**Written task**: The stretch wanted below opens at the line containing "camera: 20 degrees left, 25 degrees up" and closes at the line containing "yellow headphones [488,380,575,452]". Please return it exactly, with no other lines.

**Study material**:
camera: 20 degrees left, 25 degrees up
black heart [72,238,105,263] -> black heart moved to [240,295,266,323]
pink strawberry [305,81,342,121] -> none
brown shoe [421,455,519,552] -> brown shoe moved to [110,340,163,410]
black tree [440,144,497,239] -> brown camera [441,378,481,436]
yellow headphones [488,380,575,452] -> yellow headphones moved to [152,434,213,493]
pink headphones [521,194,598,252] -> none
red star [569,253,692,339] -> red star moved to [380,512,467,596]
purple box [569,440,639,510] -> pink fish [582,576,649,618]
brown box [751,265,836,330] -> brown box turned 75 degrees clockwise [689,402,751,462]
* * *
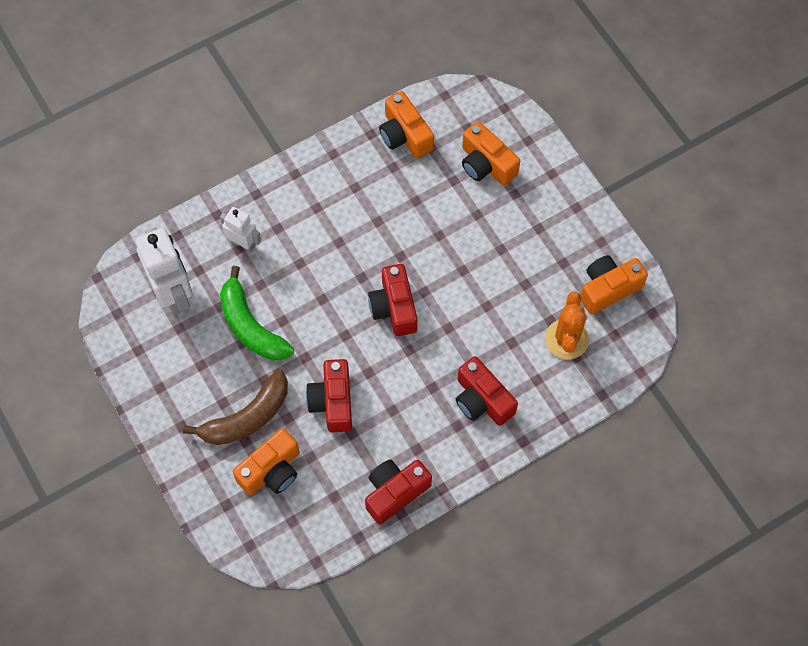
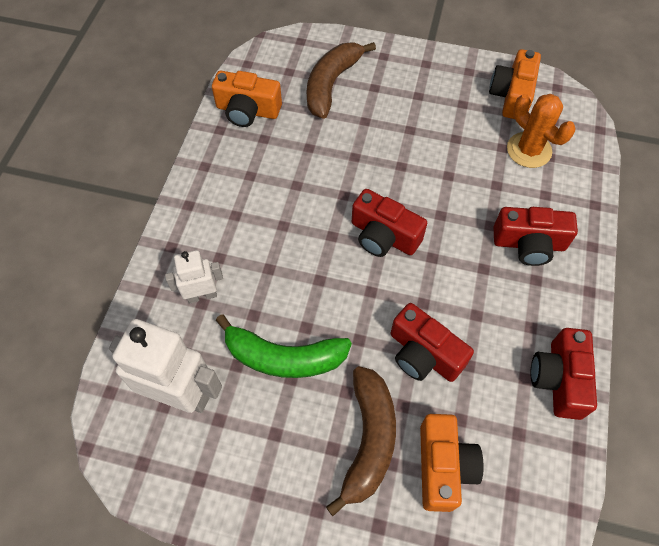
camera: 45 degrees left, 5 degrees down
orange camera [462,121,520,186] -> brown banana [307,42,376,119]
...
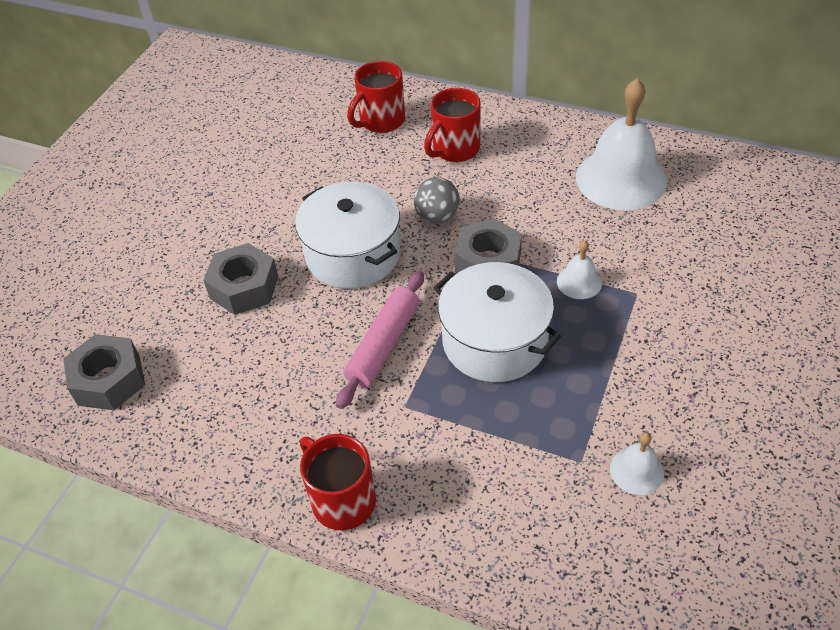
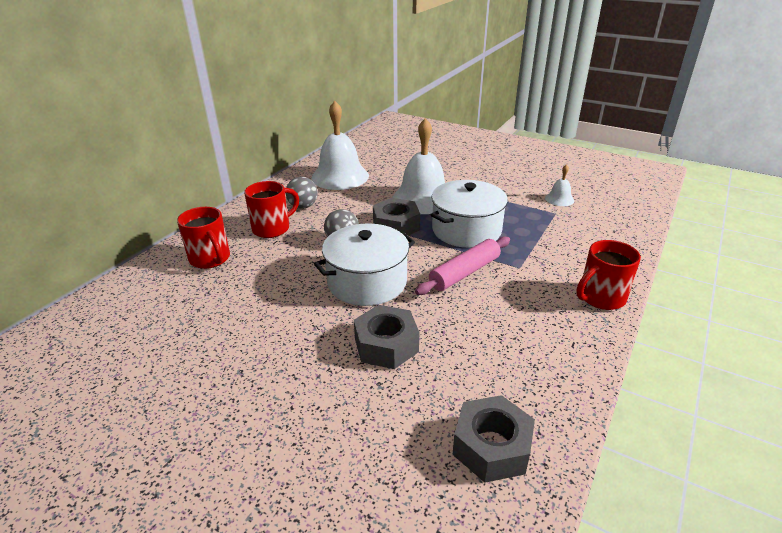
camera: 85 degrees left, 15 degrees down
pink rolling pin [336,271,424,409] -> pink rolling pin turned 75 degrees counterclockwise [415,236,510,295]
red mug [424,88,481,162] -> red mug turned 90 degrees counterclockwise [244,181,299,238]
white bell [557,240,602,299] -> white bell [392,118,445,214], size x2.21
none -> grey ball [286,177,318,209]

**Solution to the exercise**:
camera: 20 degrees left, 25 degrees up
black heart [72,238,105,263] -> black heart moved to [240,295,266,323]
pink strawberry [305,81,342,121] -> none
brown shoe [421,455,519,552] -> brown shoe moved to [110,340,163,410]
black tree [440,144,497,239] -> brown camera [441,378,481,436]
yellow headphones [488,380,575,452] -> yellow headphones moved to [152,434,213,493]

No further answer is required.